++++ Task input

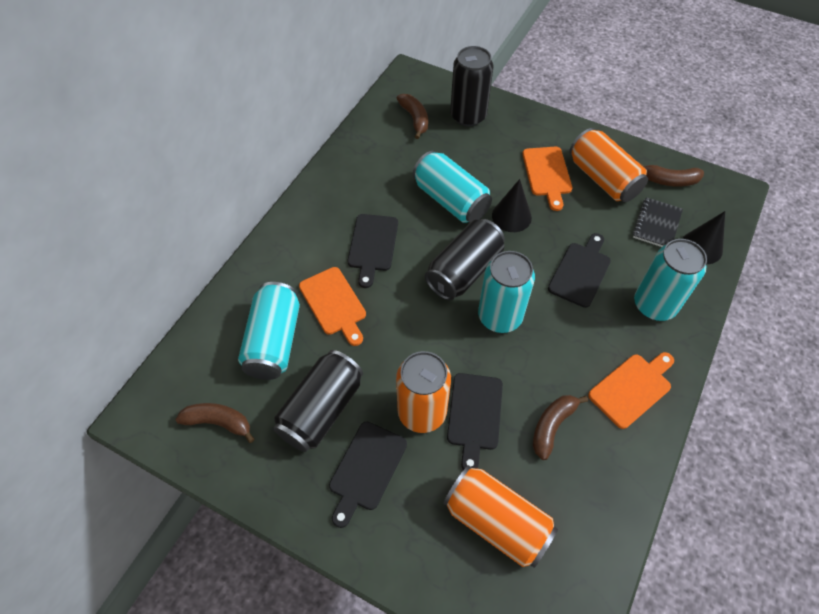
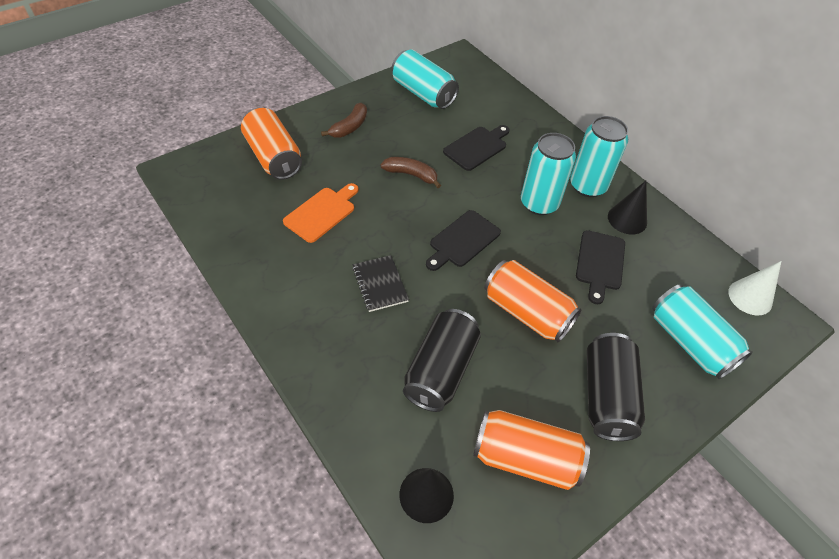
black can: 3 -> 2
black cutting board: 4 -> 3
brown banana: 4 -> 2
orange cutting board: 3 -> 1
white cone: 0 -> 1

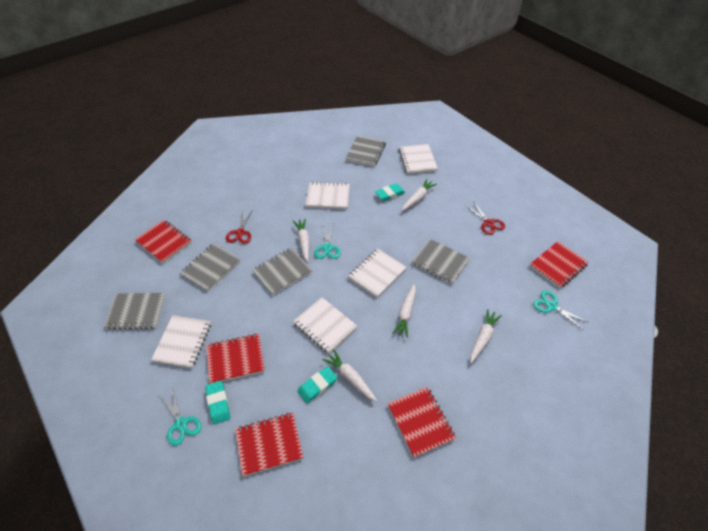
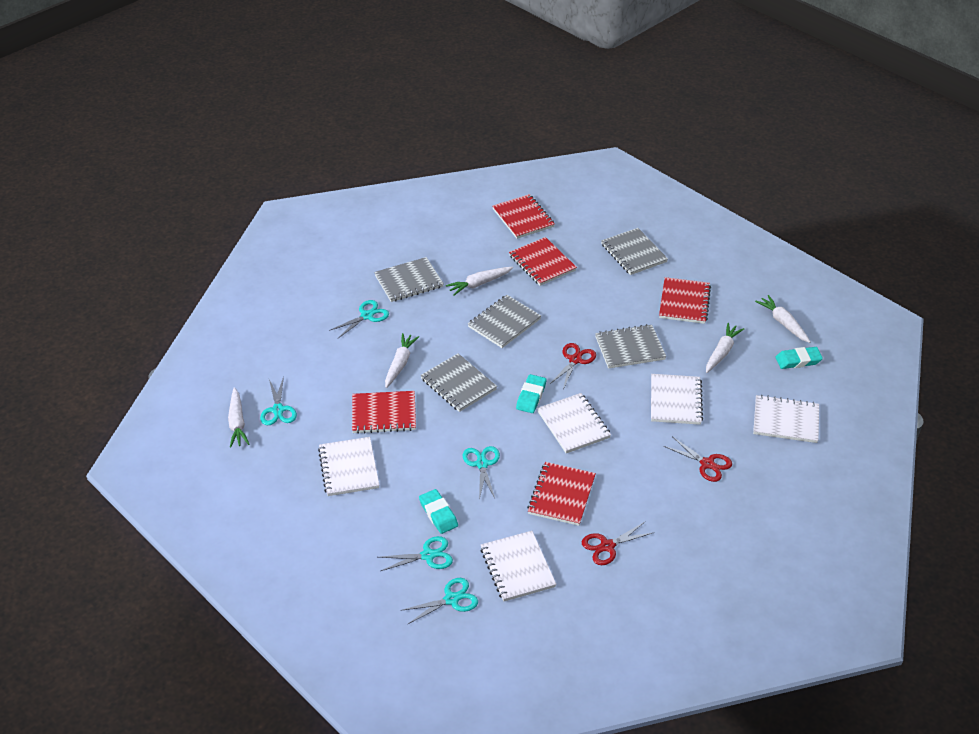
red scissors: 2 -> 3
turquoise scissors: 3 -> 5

++++++++

Instructions for the task:
Your copy must start at the line that holds "white cone: 0 -> 1" and end at the last line of the data, both included; it must contain no pictures.

Finished exercise:
white cone: 0 -> 1

red scissors: 2 -> 3
turquoise scissors: 3 -> 5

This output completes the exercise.